* begin Input material *
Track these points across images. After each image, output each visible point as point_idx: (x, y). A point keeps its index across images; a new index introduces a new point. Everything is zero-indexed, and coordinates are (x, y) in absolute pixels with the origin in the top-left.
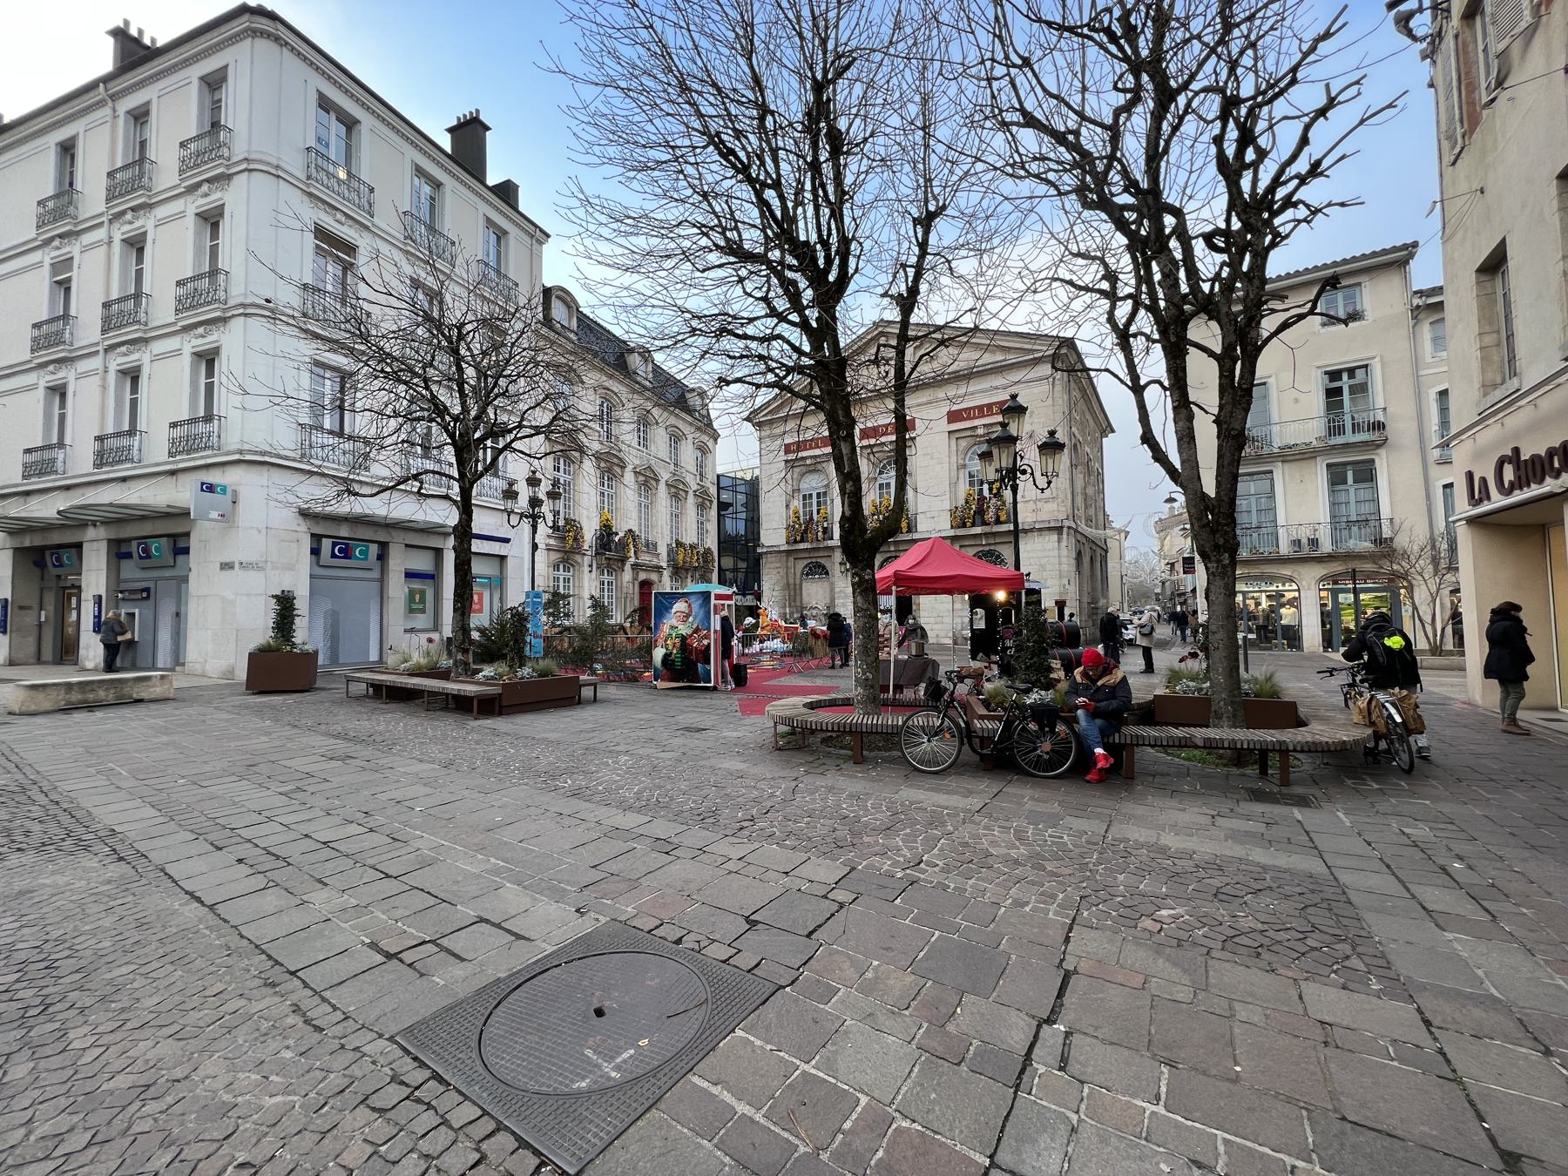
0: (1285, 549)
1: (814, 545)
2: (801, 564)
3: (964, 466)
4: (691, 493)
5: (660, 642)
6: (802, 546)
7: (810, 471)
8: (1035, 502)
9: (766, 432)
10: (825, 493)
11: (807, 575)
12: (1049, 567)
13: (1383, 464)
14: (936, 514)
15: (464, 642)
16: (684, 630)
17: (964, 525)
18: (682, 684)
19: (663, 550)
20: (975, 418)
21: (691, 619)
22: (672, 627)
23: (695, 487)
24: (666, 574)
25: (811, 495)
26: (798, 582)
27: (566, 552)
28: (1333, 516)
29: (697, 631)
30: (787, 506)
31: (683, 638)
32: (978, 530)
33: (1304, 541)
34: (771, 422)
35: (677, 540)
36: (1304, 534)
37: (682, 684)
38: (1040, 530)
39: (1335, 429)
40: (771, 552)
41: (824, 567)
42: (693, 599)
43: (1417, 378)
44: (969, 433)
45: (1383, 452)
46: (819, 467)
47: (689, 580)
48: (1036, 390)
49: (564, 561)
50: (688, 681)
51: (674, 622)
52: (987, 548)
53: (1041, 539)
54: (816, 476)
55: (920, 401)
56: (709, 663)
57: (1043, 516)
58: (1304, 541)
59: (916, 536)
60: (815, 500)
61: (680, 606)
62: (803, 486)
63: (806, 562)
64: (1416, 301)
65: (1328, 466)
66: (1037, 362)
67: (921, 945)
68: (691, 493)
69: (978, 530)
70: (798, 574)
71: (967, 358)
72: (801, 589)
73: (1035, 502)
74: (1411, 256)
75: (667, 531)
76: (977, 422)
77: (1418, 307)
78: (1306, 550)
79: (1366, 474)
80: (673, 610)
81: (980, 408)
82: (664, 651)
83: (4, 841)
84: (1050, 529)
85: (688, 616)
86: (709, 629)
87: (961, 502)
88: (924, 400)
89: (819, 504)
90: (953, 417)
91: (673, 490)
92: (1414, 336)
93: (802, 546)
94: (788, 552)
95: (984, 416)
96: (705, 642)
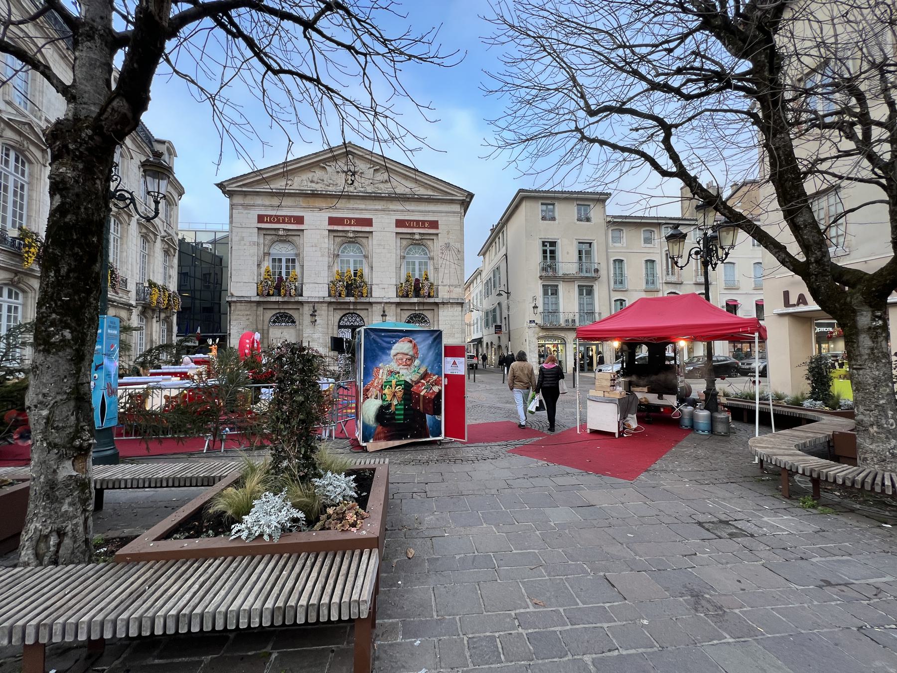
0: (563, 323)
1: (286, 299)
2: (269, 314)
3: (404, 257)
4: (159, 238)
5: (374, 391)
6: (273, 299)
7: (281, 241)
8: (449, 286)
9: (238, 200)
10: (293, 261)
11: (274, 322)
12: (456, 326)
13: (596, 288)
14: (386, 286)
15: (78, 431)
16: (408, 375)
17: (407, 296)
18: (397, 443)
19: (132, 287)
20: (413, 227)
21: (417, 362)
22: (391, 373)
23: (163, 234)
24: (135, 312)
25: (280, 260)
26: (266, 328)
27: (16, 273)
28: (580, 310)
29: (425, 376)
30: (259, 265)
31: (407, 386)
32: (415, 300)
33: (570, 320)
34: (245, 194)
35: (149, 281)
36: (571, 317)
37: (397, 443)
38: (452, 303)
39: (581, 270)
40: (241, 302)
41: (291, 317)
42: (418, 338)
43: (607, 252)
44: (409, 236)
45: (597, 282)
46: (290, 238)
47: (154, 320)
48: (451, 219)
49: (12, 284)
50: (412, 437)
51: (394, 366)
52: (417, 312)
53: (452, 309)
54: (286, 245)
55: (377, 207)
56: (439, 413)
57: (454, 295)
58: (570, 320)
59: (372, 300)
60: (284, 264)
61: (402, 347)
62: (272, 251)
63: (274, 312)
64: (609, 219)
65: (579, 286)
66: (452, 202)
67: (654, 637)
68: (159, 238)
69: (415, 300)
70: (266, 322)
71: (402, 187)
72: (268, 333)
73: (449, 286)
74: (609, 198)
75: (136, 269)
76: (415, 231)
77: (609, 222)
78: (570, 326)
79: (590, 292)
80: (393, 352)
81: (418, 222)
82: (379, 402)
83: (872, 2)
84: (457, 303)
85: (412, 359)
86: (439, 373)
87: (403, 281)
88: (380, 207)
89: (287, 267)
90: (400, 223)
91: (144, 230)
92: (606, 235)
93: (273, 299)
94: (258, 303)
95: (419, 227)
96: (436, 389)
* end Input material *
Required task => Reproduce the material from its first line through the line containing "91: (673, 490)", swapping "absolute pixels" for "raw pixels" and leaving everything else unchanged. Omit the picture from your copy.

Answer for this exercise =>
Track these points across images. After each image, output each visible point as point_idx: (x, y). A point keeps its index across images; a new index introduces a new point. Everything is zero-indexed, and coordinates are (x, y) in raw pixels with the origin in the top-left.
0: (1285, 549)
1: (814, 545)
2: (801, 564)
3: (964, 466)
4: (691, 493)
5: (660, 642)
6: (802, 546)
7: (810, 471)
8: (1035, 502)
9: (766, 432)
10: (825, 493)
11: (807, 575)
12: (1049, 567)
13: (1383, 464)
14: (936, 514)
15: (464, 642)
16: (684, 630)
17: (964, 525)
18: (682, 684)
19: (663, 550)
20: (975, 418)
21: (691, 619)
22: (672, 627)
23: (695, 487)
24: (666, 574)
25: (811, 495)
26: (798, 582)
27: (566, 552)
28: (1333, 516)
29: (697, 631)
30: (787, 506)
31: (683, 638)
32: (978, 530)
33: (1304, 541)
34: (771, 422)
35: (677, 540)
36: (1304, 534)
37: (682, 684)
38: (1040, 530)
39: (1335, 429)
40: (771, 552)
41: (824, 567)
42: (693, 599)
43: (1417, 378)
44: (969, 433)
45: (1383, 452)
46: (819, 467)
47: (689, 580)
48: (1036, 390)
49: (564, 561)
50: (688, 681)
51: (674, 622)
52: (987, 548)
53: (1041, 539)
54: (816, 476)
55: (920, 401)
56: (709, 663)
57: (1043, 516)
58: (1304, 541)
59: (916, 536)
60: (815, 500)
61: (680, 606)
62: (803, 486)
63: (806, 562)
64: (1416, 301)
65: (1328, 466)
66: (1037, 362)
67: (921, 945)
68: (691, 493)
69: (978, 530)
70: (798, 574)
71: (967, 358)
72: (801, 589)
73: (1035, 502)
74: (1411, 256)
75: (667, 531)
76: (977, 422)
77: (1418, 307)
78: (1306, 550)
79: (1366, 474)
80: (673, 610)
81: (980, 408)
82: (664, 651)
83: (4, 841)
84: (1050, 529)
85: (688, 616)
86: (709, 629)
87: (961, 502)
88: (924, 400)
89: (819, 504)
90: (953, 417)
91: (673, 490)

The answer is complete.